[Items from a data source]
** START **

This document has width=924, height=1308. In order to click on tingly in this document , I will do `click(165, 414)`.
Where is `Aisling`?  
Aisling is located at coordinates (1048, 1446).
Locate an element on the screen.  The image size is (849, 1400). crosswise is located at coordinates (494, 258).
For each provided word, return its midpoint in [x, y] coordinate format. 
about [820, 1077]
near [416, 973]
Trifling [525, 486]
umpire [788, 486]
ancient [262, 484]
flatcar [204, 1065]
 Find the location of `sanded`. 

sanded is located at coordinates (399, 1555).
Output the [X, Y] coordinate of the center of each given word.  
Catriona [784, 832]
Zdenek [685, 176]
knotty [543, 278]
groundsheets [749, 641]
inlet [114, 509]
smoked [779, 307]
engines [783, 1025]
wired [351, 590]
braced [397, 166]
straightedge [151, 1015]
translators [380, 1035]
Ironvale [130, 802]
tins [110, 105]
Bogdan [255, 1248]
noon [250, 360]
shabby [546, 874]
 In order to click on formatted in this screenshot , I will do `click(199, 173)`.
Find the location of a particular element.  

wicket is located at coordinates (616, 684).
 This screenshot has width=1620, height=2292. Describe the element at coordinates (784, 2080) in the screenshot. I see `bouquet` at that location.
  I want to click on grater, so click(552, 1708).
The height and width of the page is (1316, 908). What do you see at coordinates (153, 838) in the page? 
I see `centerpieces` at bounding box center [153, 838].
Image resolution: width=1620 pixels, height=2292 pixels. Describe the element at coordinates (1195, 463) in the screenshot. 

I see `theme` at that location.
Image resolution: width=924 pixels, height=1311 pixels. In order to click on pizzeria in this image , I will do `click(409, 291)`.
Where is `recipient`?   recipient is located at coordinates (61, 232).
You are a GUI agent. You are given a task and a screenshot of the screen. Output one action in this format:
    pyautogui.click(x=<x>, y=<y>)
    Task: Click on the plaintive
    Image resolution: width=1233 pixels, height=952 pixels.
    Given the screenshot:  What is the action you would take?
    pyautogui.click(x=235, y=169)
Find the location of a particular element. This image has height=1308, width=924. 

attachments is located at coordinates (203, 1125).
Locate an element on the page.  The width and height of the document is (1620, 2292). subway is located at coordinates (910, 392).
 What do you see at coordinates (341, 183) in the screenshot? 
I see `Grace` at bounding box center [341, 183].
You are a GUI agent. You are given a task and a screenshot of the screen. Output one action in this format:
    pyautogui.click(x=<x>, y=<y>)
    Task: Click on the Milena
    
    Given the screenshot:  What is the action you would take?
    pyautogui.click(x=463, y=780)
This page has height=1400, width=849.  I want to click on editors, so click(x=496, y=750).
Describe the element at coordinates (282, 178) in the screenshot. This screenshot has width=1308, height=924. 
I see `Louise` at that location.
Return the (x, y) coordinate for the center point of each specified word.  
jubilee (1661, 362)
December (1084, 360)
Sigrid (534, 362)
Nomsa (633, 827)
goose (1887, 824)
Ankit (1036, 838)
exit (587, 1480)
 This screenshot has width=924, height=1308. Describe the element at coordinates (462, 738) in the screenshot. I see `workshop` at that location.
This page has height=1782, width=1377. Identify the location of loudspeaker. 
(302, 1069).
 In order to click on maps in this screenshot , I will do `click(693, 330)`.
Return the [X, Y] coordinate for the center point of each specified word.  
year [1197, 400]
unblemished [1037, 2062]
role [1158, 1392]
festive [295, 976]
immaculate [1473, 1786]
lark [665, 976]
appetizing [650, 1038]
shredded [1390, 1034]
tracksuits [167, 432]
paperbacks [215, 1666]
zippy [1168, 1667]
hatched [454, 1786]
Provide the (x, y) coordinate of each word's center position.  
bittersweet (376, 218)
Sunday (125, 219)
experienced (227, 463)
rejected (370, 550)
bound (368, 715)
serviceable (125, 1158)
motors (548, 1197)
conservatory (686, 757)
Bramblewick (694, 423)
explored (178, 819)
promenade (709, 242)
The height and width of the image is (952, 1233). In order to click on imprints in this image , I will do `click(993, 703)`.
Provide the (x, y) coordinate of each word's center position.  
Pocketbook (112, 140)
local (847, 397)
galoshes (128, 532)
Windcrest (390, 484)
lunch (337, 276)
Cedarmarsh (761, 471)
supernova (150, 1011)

** END **

Reproduce every item above word for word, with no changes.

> _OUTPUT_
This document has width=924, height=1308. In order to click on tingly in this document , I will do `click(165, 414)`.
Where is `Aisling`?  
Aisling is located at coordinates (1048, 1446).
Locate an element on the screen.  The image size is (849, 1400). crosswise is located at coordinates (494, 258).
For each provided word, return its midpoint in [x, y] coordinate format. 
about [820, 1077]
near [416, 973]
Trifling [525, 486]
umpire [788, 486]
ancient [262, 484]
flatcar [204, 1065]
 Find the location of `sanded`. 

sanded is located at coordinates (399, 1555).
Output the [X, Y] coordinate of the center of each given word.  
Catriona [784, 832]
Zdenek [685, 176]
knotty [543, 278]
groundsheets [749, 641]
inlet [114, 509]
smoked [779, 307]
engines [783, 1025]
wired [351, 590]
braced [397, 166]
straightedge [151, 1015]
translators [380, 1035]
Ironvale [130, 802]
tins [110, 105]
Bogdan [255, 1248]
noon [250, 360]
shabby [546, 874]
 In order to click on formatted in this screenshot , I will do `click(199, 173)`.
Find the location of a particular element.  

wicket is located at coordinates (616, 684).
 This screenshot has width=1620, height=2292. Describe the element at coordinates (784, 2080) in the screenshot. I see `bouquet` at that location.
  I want to click on grater, so click(552, 1708).
The height and width of the page is (1316, 908). What do you see at coordinates (153, 838) in the page? 
I see `centerpieces` at bounding box center [153, 838].
Image resolution: width=1620 pixels, height=2292 pixels. Describe the element at coordinates (1195, 463) in the screenshot. 

I see `theme` at that location.
Image resolution: width=924 pixels, height=1311 pixels. In order to click on pizzeria in this image , I will do `click(409, 291)`.
Where is `recipient`?   recipient is located at coordinates (61, 232).
You are a GUI agent. You are given a task and a screenshot of the screen. Output one action in this format:
    pyautogui.click(x=<x>, y=<y>)
    Task: Click on the plaintive
    Image resolution: width=1233 pixels, height=952 pixels.
    Given the screenshot:  What is the action you would take?
    pyautogui.click(x=235, y=169)
Find the location of a particular element. This image has height=1308, width=924. 

attachments is located at coordinates (203, 1125).
Locate an element on the page.  The width and height of the document is (1620, 2292). subway is located at coordinates (910, 392).
 What do you see at coordinates (341, 183) in the screenshot? 
I see `Grace` at bounding box center [341, 183].
You are a GUI agent. You are given a task and a screenshot of the screen. Output one action in this format:
    pyautogui.click(x=<x>, y=<y>)
    Task: Click on the Milena
    
    Given the screenshot:  What is the action you would take?
    pyautogui.click(x=463, y=780)
This page has height=1400, width=849.  I want to click on editors, so click(x=496, y=750).
Describe the element at coordinates (282, 178) in the screenshot. This screenshot has width=1308, height=924. 
I see `Louise` at that location.
Return the (x, y) coordinate for the center point of each specified word.  
jubilee (1661, 362)
December (1084, 360)
Sigrid (534, 362)
Nomsa (633, 827)
goose (1887, 824)
Ankit (1036, 838)
exit (587, 1480)
 This screenshot has width=924, height=1308. Describe the element at coordinates (462, 738) in the screenshot. I see `workshop` at that location.
This page has height=1782, width=1377. Identify the location of loudspeaker. 
(302, 1069).
 In order to click on maps in this screenshot , I will do `click(693, 330)`.
Return the [X, Y] coordinate for the center point of each specified word.  
year [1197, 400]
unblemished [1037, 2062]
role [1158, 1392]
festive [295, 976]
immaculate [1473, 1786]
lark [665, 976]
appetizing [650, 1038]
shredded [1390, 1034]
tracksuits [167, 432]
paperbacks [215, 1666]
zippy [1168, 1667]
hatched [454, 1786]
Provide the (x, y) coordinate of each word's center position.  
bittersweet (376, 218)
Sunday (125, 219)
experienced (227, 463)
rejected (370, 550)
bound (368, 715)
serviceable (125, 1158)
motors (548, 1197)
conservatory (686, 757)
Bramblewick (694, 423)
explored (178, 819)
promenade (709, 242)
The height and width of the image is (952, 1233). In order to click on imprints in this image , I will do `click(993, 703)`.
Provide the (x, y) coordinate of each word's center position.  
Pocketbook (112, 140)
local (847, 397)
galoshes (128, 532)
Windcrest (390, 484)
lunch (337, 276)
Cedarmarsh (761, 471)
supernova (150, 1011)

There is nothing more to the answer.